Study material ::
Content starts

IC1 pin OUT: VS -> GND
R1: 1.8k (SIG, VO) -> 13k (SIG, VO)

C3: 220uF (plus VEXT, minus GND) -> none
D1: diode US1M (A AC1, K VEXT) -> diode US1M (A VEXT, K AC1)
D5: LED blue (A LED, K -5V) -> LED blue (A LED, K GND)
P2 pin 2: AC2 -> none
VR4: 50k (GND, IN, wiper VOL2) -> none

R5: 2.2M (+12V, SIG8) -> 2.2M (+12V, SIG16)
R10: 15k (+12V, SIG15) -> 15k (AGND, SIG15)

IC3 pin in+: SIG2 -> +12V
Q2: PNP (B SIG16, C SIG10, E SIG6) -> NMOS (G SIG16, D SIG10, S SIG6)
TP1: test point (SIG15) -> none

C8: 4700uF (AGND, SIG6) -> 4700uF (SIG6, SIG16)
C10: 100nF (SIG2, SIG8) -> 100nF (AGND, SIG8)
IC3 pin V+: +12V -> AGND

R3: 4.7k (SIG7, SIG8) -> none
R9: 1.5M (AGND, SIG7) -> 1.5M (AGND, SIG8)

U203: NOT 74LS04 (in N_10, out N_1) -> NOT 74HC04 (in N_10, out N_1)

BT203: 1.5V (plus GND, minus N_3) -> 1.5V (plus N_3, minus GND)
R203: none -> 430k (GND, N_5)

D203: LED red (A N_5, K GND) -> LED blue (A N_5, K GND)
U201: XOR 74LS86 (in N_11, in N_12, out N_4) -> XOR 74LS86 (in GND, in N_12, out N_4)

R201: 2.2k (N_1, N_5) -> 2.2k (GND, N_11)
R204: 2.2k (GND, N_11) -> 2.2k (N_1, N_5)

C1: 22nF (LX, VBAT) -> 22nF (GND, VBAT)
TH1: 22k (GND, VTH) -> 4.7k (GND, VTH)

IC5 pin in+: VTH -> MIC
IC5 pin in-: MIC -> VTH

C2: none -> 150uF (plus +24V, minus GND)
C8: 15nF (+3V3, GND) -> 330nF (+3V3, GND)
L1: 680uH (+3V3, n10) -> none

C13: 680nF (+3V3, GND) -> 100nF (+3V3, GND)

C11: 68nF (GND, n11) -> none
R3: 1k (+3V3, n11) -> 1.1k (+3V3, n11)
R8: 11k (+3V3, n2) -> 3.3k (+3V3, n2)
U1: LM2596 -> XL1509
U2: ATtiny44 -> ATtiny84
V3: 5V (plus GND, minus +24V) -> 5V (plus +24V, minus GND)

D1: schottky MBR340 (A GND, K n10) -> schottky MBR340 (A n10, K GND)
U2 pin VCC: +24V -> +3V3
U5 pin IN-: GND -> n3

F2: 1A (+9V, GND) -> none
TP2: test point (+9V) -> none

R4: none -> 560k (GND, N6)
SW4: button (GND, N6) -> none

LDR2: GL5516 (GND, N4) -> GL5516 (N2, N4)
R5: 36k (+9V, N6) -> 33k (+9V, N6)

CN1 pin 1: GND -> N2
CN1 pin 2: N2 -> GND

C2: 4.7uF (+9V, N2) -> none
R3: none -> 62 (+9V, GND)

Content ends

Work to be completed ::
Word for word, the whole listing should be given again.

Written answer ::
IC1 pin OUT: VS -> GND
R1: 1.8k (SIG, VO) -> 13k (SIG, VO)

C3: 220uF (plus VEXT, minus GND) -> none
D1: diode US1M (A AC1, K VEXT) -> diode US1M (A VEXT, K AC1)
D5: LED blue (A LED, K -5V) -> LED blue (A LED, K GND)
P2 pin 2: AC2 -> none
VR4: 50k (GND, IN, wiper VOL2) -> none

R5: 2.2M (+12V, SIG8) -> 2.2M (+12V, SIG16)
R10: 15k (+12V, SIG15) -> 15k (AGND, SIG15)

IC3 pin in+: SIG2 -> +12V
Q2: PNP (B SIG16, C SIG10, E SIG6) -> NMOS (G SIG16, D SIG10, S SIG6)
TP1: test point (SIG15) -> none

C8: 4700uF (AGND, SIG6) -> 4700uF (SIG6, SIG16)
C10: 100nF (SIG2, SIG8) -> 100nF (AGND, SIG8)
IC3 pin V+: +12V -> AGND

R3: 4.7k (SIG7, SIG8) -> none
R9: 1.5M (AGND, SIG7) -> 1.5M (AGND, SIG8)

U203: NOT 74LS04 (in N_10, out N_1) -> NOT 74HC04 (in N_10, out N_1)

BT203: 1.5V (plus GND, minus N_3) -> 1.5V (plus N_3, minus GND)
R203: none -> 430k (GND, N_5)

D203: LED red (A N_5, K GND) -> LED blue (A N_5, K GND)
U201: XOR 74LS86 (in N_11, in N_12, out N_4) -> XOR 74LS86 (in GND, in N_12, out N_4)

R201: 2.2k (N_1, N_5) -> 2.2k (GND, N_11)
R204: 2.2k (GND, N_11) -> 2.2k (N_1, N_5)

C1: 22nF (LX, VBAT) -> 22nF (GND, VBAT)
TH1: 22k (GND, VTH) -> 4.7k (GND, VTH)

IC5 pin in+: VTH -> MIC
IC5 pin in-: MIC -> VTH

C2: none -> 150uF (plus +24V, minus GND)
C8: 15nF (+3V3, GND) -> 330nF (+3V3, GND)
L1: 680uH (+3V3, n10) -> none

C13: 680nF (+3V3, GND) -> 100nF (+3V3, GND)

C11: 68nF (GND, n11) -> none
R3: 1k (+3V3, n11) -> 1.1k (+3V3, n11)
R8: 11k (+3V3, n2) -> 3.3k (+3V3, n2)
U1: LM2596 -> XL1509
U2: ATtiny44 -> ATtiny84
V3: 5V (plus GND, minus +24V) -> 5V (plus +24V, minus GND)

D1: schottky MBR340 (A GND, K n10) -> schottky MBR340 (A n10, K GND)
U2 pin VCC: +24V -> +3V3
U5 pin IN-: GND -> n3

F2: 1A (+9V, GND) -> none
TP2: test point (+9V) -> none

R4: none -> 560k (GND, N6)
SW4: button (GND, N6) -> none

LDR2: GL5516 (GND, N4) -> GL5516 (N2, N4)
R5: 36k (+9V, N6) -> 33k (+9V, N6)

CN1 pin 1: GND -> N2
CN1 pin 2: N2 -> GND

C2: 4.7uF (+9V, N2) -> none
R3: none -> 62 (+9V, GND)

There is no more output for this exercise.